§ Dataset
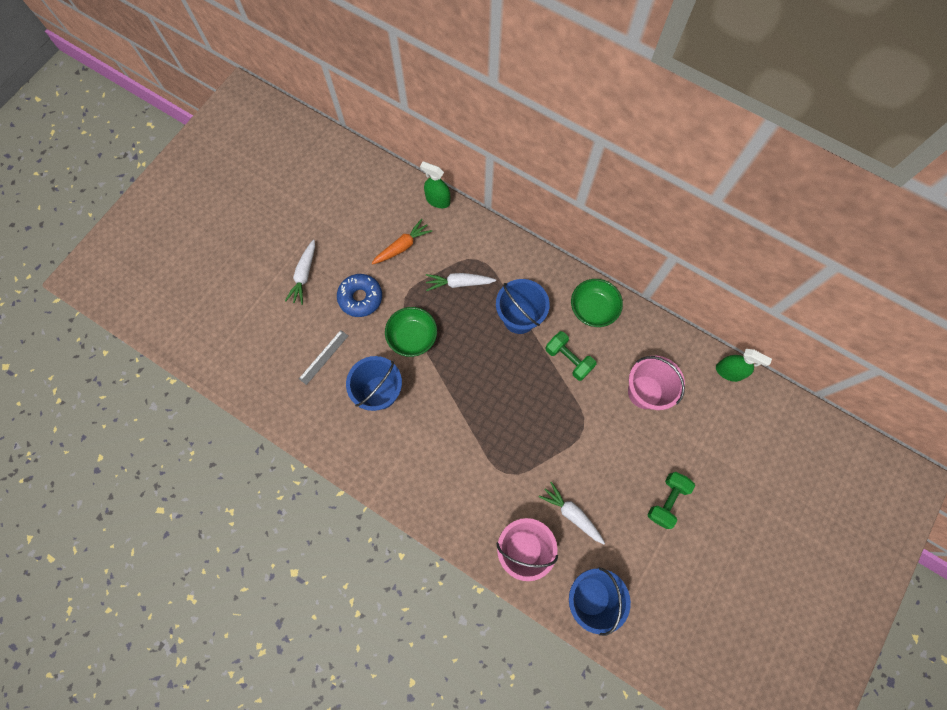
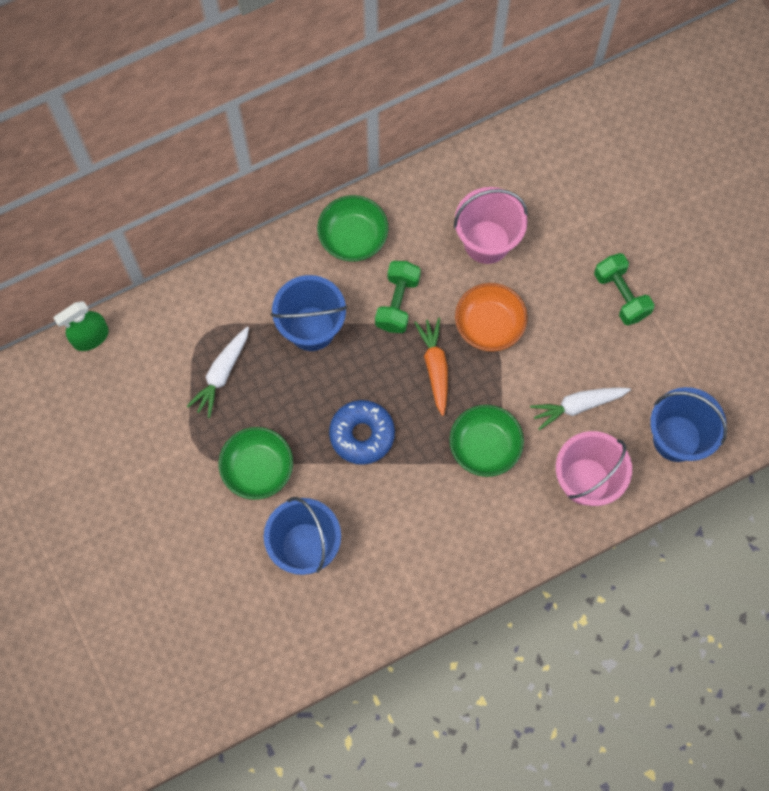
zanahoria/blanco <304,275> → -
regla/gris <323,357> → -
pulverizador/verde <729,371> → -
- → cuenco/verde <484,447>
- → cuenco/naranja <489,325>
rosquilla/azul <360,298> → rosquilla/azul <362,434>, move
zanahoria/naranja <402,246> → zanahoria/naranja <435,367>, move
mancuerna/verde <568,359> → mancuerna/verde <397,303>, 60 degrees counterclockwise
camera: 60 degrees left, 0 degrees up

§ What is being asked
Transcribe exactly the lines that run from the first line of the records above through the line with "mancuerna/verde <568,359> →", and include both of those lines; pictures stay out.

§ Exercise answer
zanahoria/blanco <304,275> → -
regla/gris <323,357> → -
pulverizador/verde <729,371> → -
- → cuenco/verde <484,447>
- → cuenco/naranja <489,325>
rosquilla/azul <360,298> → rosquilla/azul <362,434>, move
zanahoria/naranja <402,246> → zanahoria/naranja <435,367>, move
mancuerna/verde <568,359> → mancuerna/verde <397,303>, 60 degrees counterclockwise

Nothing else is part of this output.